(Dataset entries)
↓↓↓

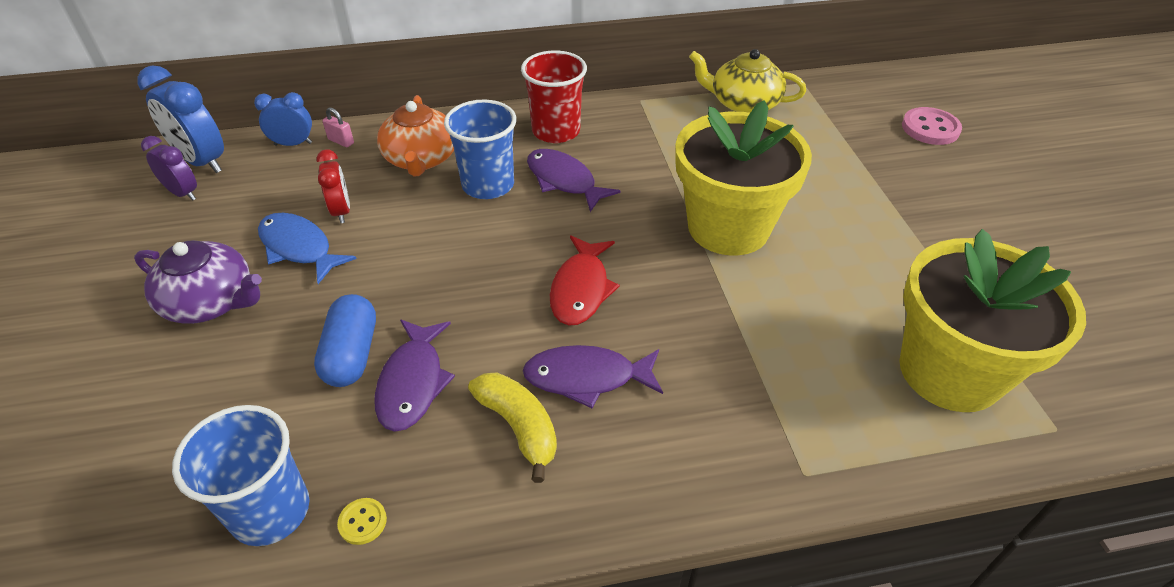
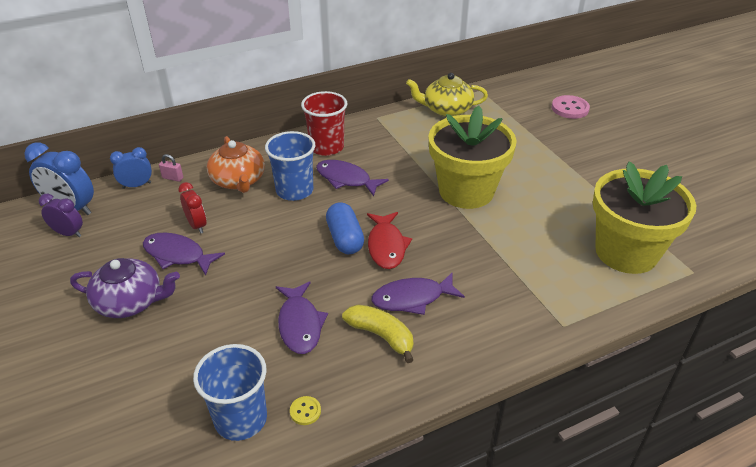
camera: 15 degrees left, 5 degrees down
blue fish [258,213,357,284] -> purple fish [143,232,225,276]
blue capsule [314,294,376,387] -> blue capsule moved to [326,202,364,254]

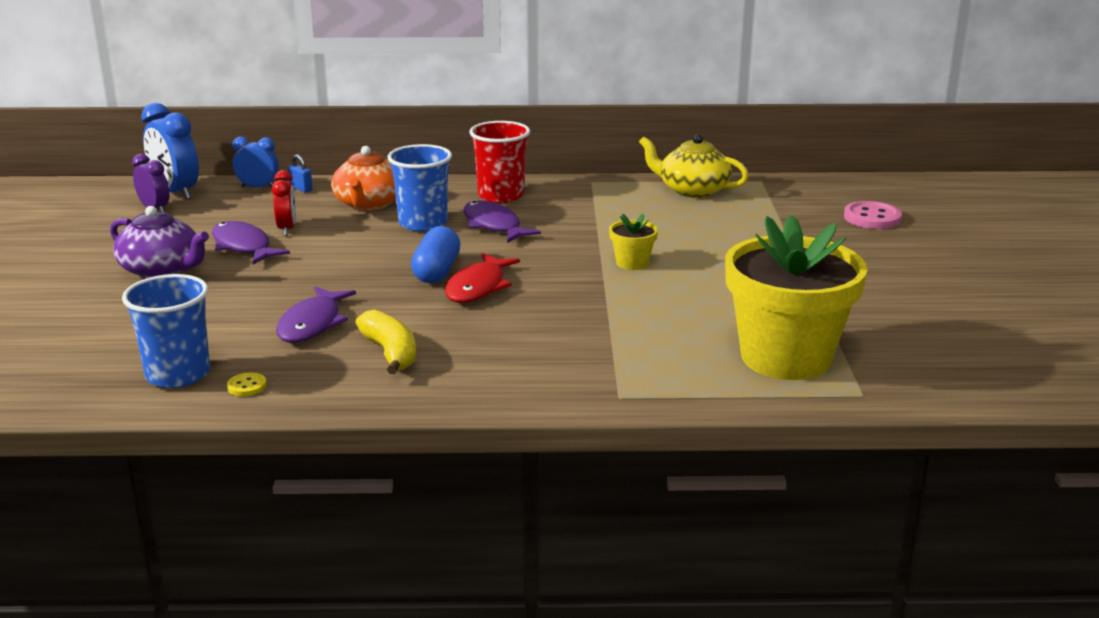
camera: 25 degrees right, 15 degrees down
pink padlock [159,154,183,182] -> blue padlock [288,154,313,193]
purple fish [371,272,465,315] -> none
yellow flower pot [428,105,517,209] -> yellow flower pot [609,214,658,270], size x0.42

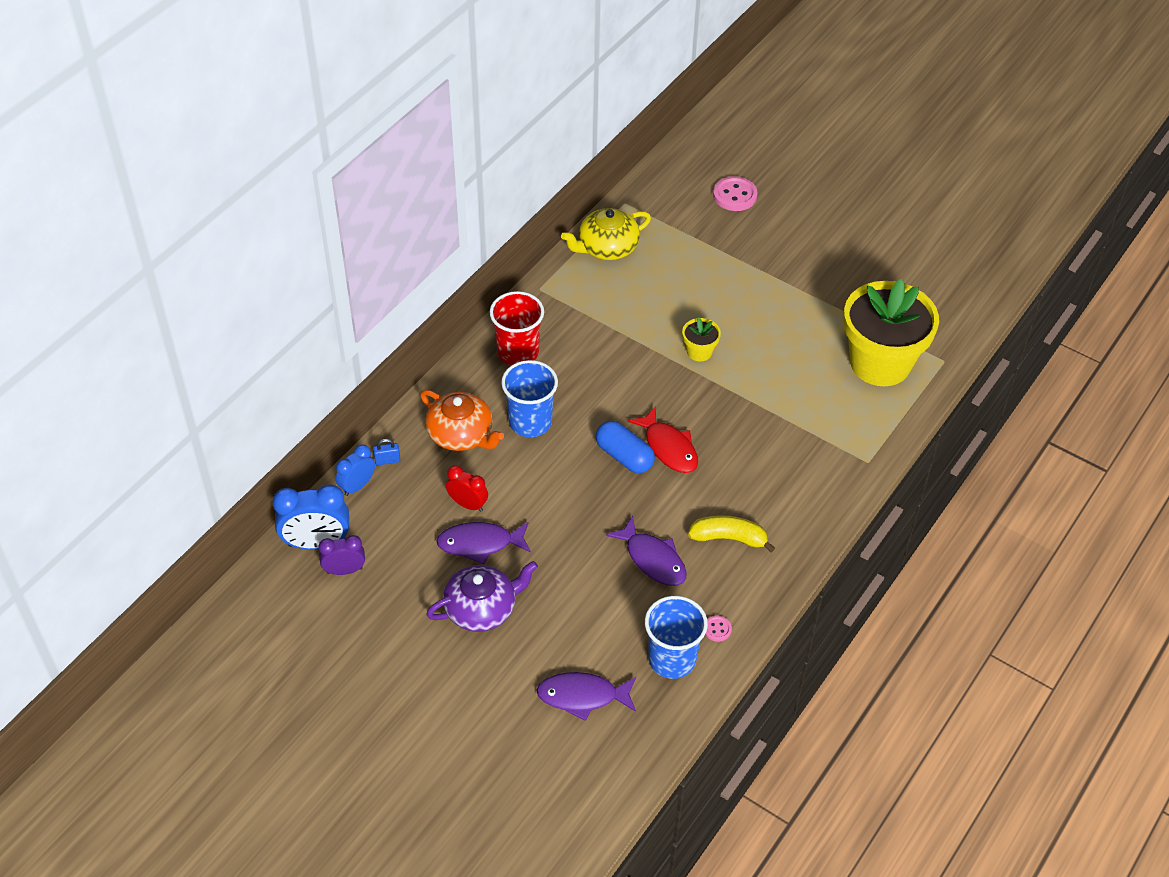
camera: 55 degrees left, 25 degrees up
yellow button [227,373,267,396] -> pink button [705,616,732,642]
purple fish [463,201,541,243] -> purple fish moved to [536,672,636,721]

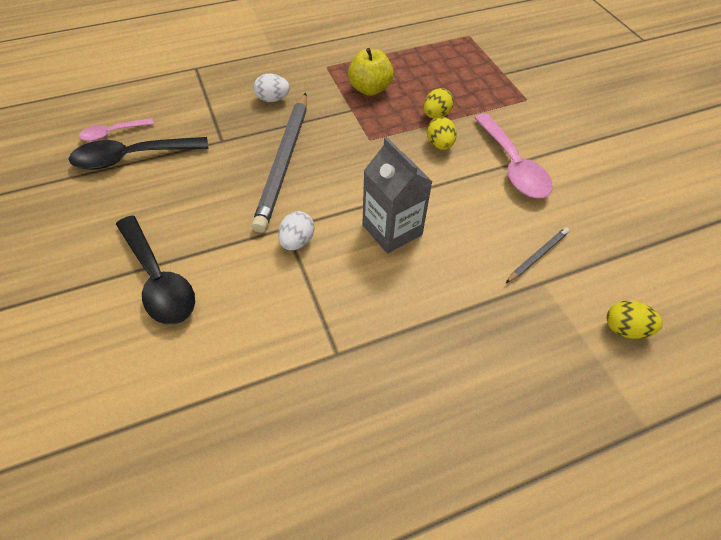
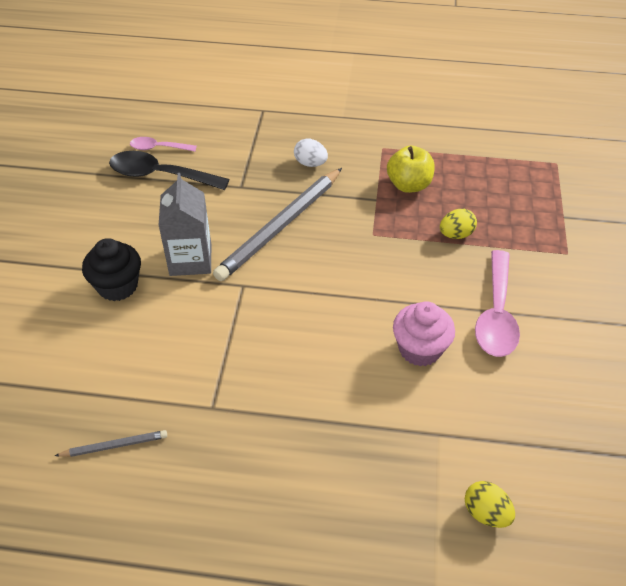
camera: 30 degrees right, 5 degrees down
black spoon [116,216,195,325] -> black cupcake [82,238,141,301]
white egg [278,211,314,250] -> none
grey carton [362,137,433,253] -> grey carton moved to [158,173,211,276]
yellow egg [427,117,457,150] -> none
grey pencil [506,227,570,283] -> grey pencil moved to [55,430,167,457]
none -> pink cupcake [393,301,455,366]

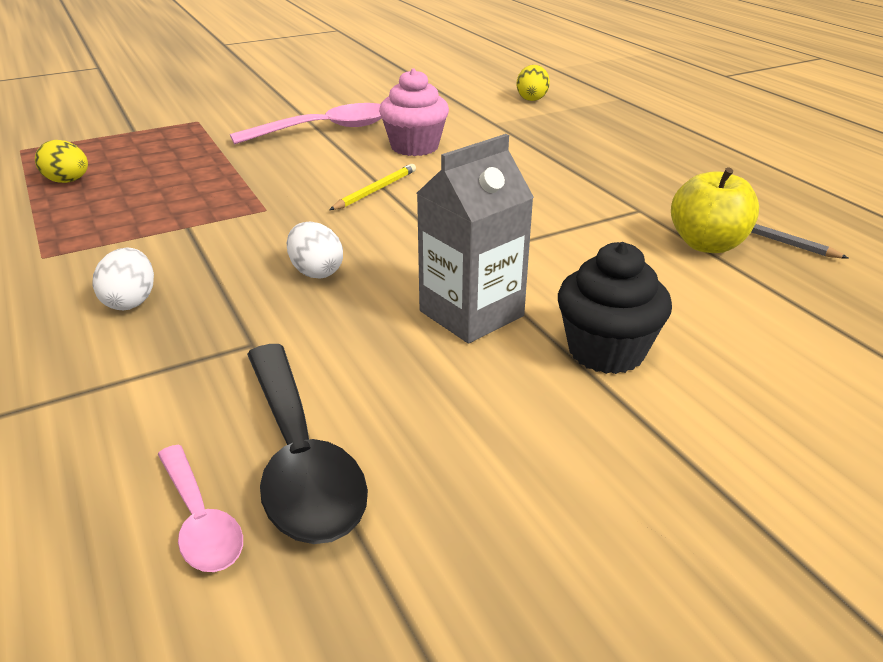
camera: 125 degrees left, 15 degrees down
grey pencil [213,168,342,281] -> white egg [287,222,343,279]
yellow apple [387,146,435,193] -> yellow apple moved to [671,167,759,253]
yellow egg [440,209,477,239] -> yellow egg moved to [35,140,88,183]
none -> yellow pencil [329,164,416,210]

↑↑↑

__What the exercise asks__:
Reproduce exactly, and only, the part of the entries above that runs from the line with "purple fish [463,201,541,243]" to the last line, both included. Pictures stay out.

__The answer__:
purple fish [463,201,541,243] -> purple fish moved to [536,672,636,721]

camera: 30 degrees right, 5 degrees down
black spoon [116,216,195,325] -> black cupcake [82,238,141,301]
white egg [278,211,314,250] -> none
grey carton [362,137,433,253] -> grey carton moved to [158,173,211,276]
yellow egg [427,117,457,150] -> none
grey pencil [506,227,570,283] -> grey pencil moved to [55,430,167,457]
none -> pink cupcake [393,301,455,366]

camera: 125 degrees left, 15 degrees down
grey pencil [213,168,342,281] -> white egg [287,222,343,279]
yellow apple [387,146,435,193] -> yellow apple moved to [671,167,759,253]
yellow egg [440,209,477,239] -> yellow egg moved to [35,140,88,183]
none -> yellow pencil [329,164,416,210]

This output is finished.